Assigned task -
Leave out the pictures and retype all the entries below exactly.

Edit tracking data -
======

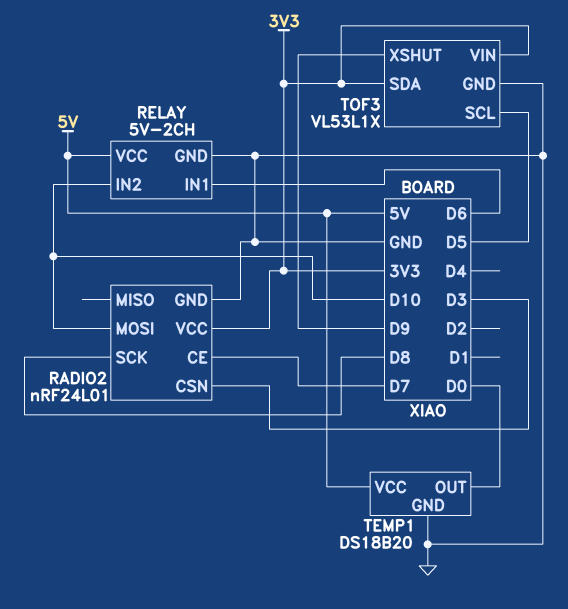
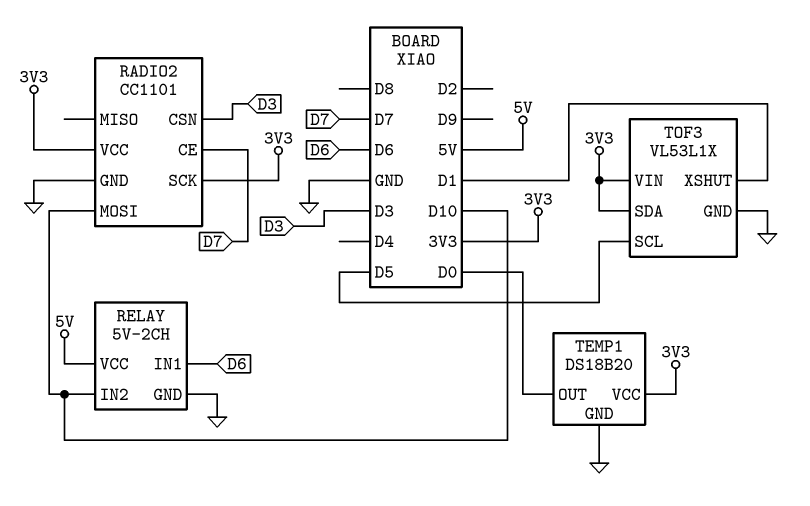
RADIO2: nRF24L01 -> CC1101
RADIO2 pin SCK: D8 -> 3V3
TEMP1 pin VCC: 5V -> 3V3
TOF3 pin XSHUT: D9 -> D1

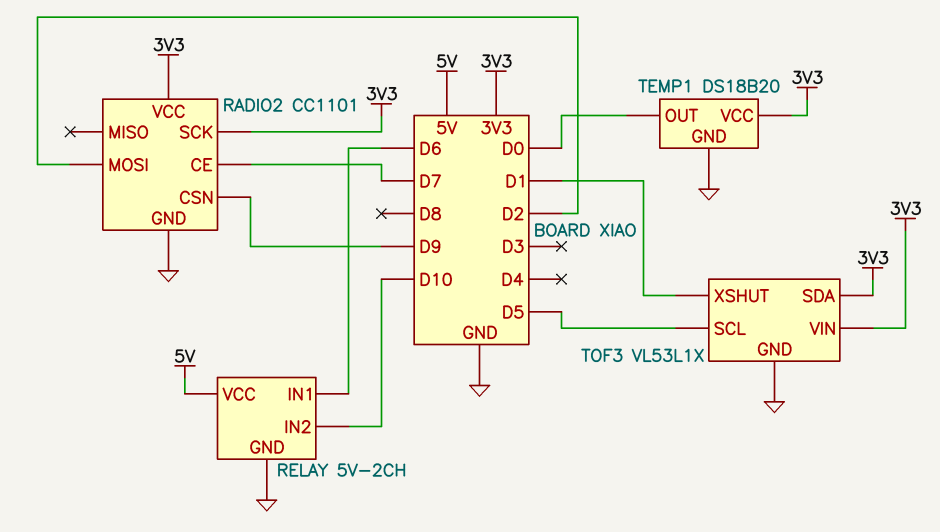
RADIO2 pin CSN: D3 -> D9
RADIO2 pin MOSI: D10 -> D2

======

Exercise result -
RADIO2: nRF24L01 -> CC1101
RADIO2 pin SCK: D8 -> 3V3
TEMP1 pin VCC: 5V -> 3V3
TOF3 pin XSHUT: D9 -> D1

RADIO2 pin CSN: D3 -> D9
RADIO2 pin MOSI: D10 -> D2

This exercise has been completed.